**To do**
Without changing a thing, reproduce the entire listing and leave out its pictures.

== Input material

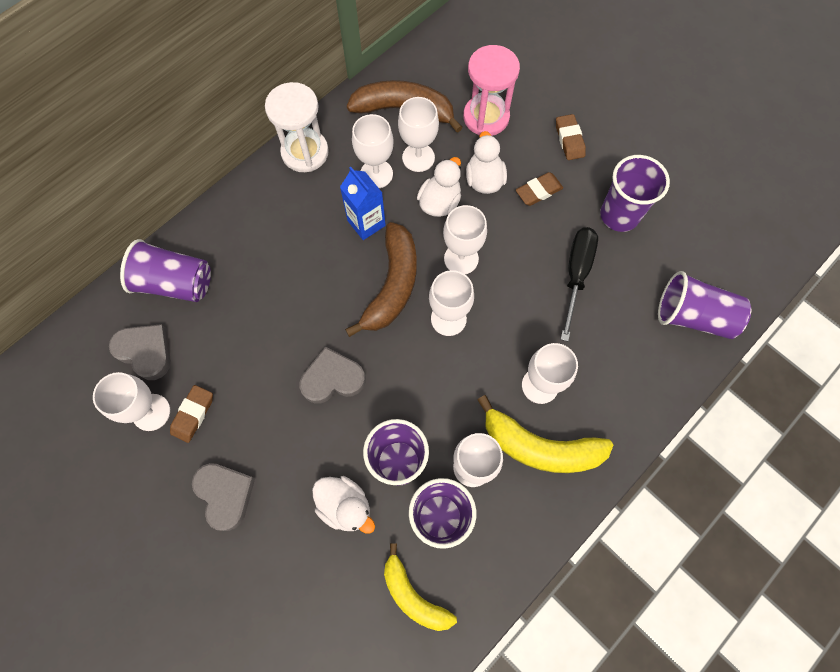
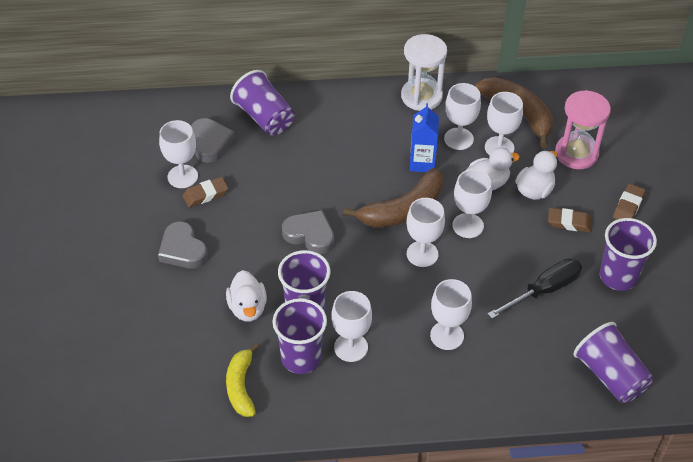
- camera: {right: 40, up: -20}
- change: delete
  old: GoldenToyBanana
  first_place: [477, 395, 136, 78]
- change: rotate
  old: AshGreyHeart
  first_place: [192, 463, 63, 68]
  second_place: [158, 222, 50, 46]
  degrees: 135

====

**Answer section**
- camera: {right: 40, up: -20}
- change: delete
  old: GoldenToyBanana
  first_place: [477, 395, 136, 78]
- change: rotate
  old: AshGreyHeart
  first_place: [192, 463, 63, 68]
  second_place: [158, 222, 50, 46]
  degrees: 135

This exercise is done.